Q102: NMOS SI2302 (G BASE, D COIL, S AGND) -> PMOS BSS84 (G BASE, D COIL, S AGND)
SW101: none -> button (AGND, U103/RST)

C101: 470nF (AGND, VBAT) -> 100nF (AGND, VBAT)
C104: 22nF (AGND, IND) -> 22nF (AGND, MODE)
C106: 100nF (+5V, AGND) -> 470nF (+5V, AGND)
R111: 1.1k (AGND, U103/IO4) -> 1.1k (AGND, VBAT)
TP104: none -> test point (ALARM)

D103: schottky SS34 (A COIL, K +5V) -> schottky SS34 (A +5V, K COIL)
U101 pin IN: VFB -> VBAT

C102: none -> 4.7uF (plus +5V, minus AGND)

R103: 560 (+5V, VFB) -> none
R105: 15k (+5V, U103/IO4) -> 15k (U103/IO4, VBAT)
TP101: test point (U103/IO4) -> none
---
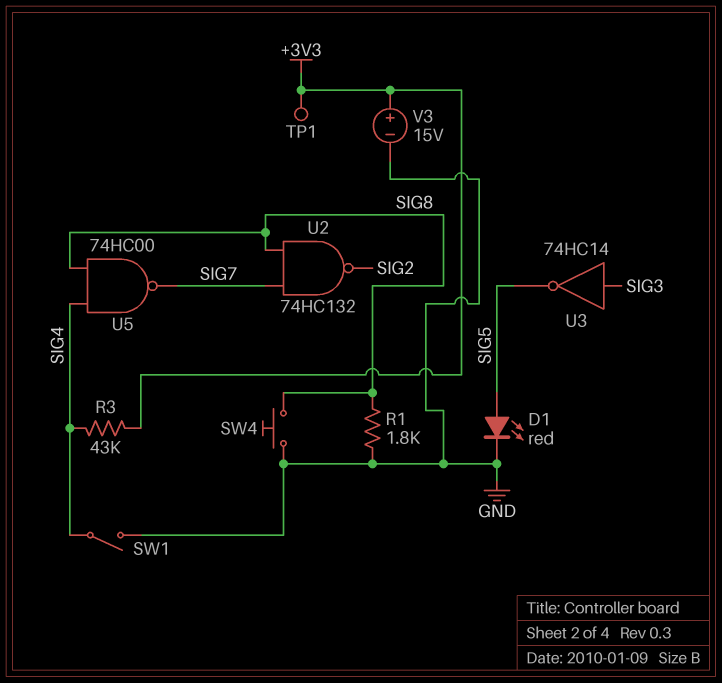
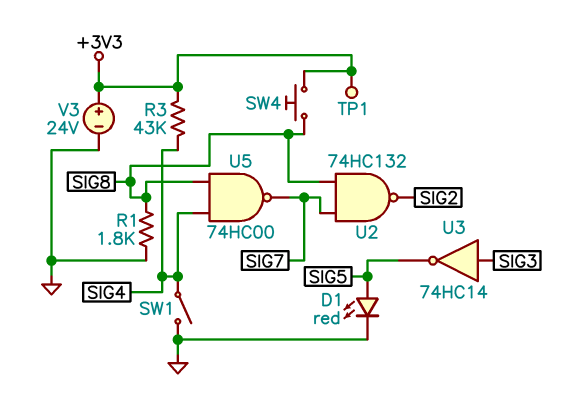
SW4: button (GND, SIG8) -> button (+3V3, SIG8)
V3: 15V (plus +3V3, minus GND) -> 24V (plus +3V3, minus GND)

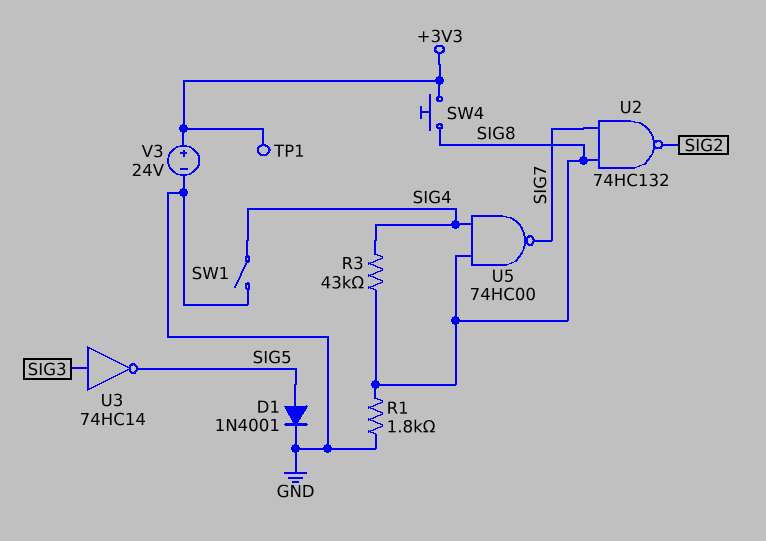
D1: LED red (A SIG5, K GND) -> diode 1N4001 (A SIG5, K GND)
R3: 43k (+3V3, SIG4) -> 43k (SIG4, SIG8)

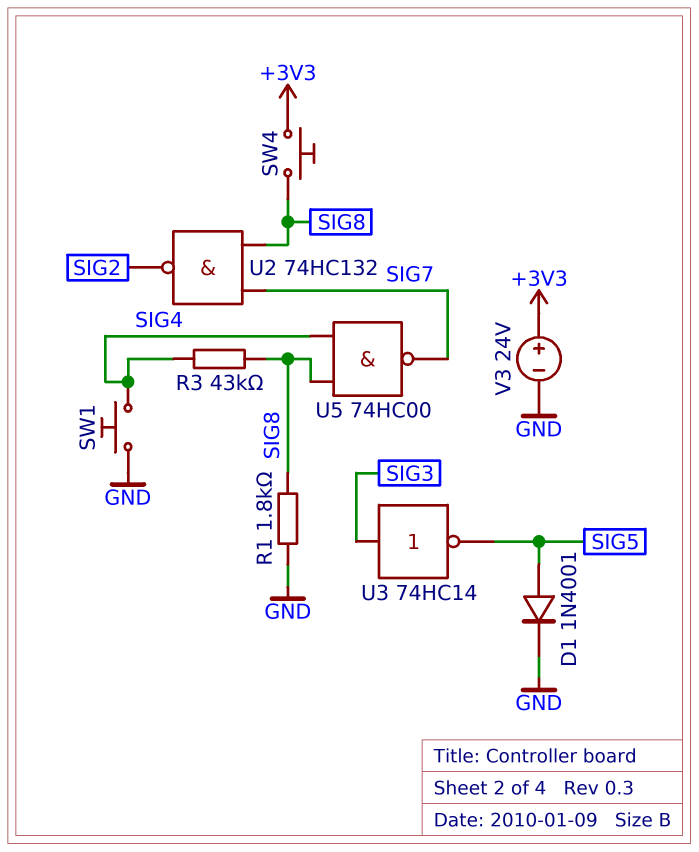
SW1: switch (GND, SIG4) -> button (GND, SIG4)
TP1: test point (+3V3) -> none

* What you will do
For each line of the data that has the word "COIL", report that line.

* Solution
Q102: NMOS SI2302 (G BASE, D COIL, S AGND) -> PMOS BSS84 (G BASE, D COIL, S AGND)
D103: schottky SS34 (A COIL, K +5V) -> schottky SS34 (A +5V, K COIL)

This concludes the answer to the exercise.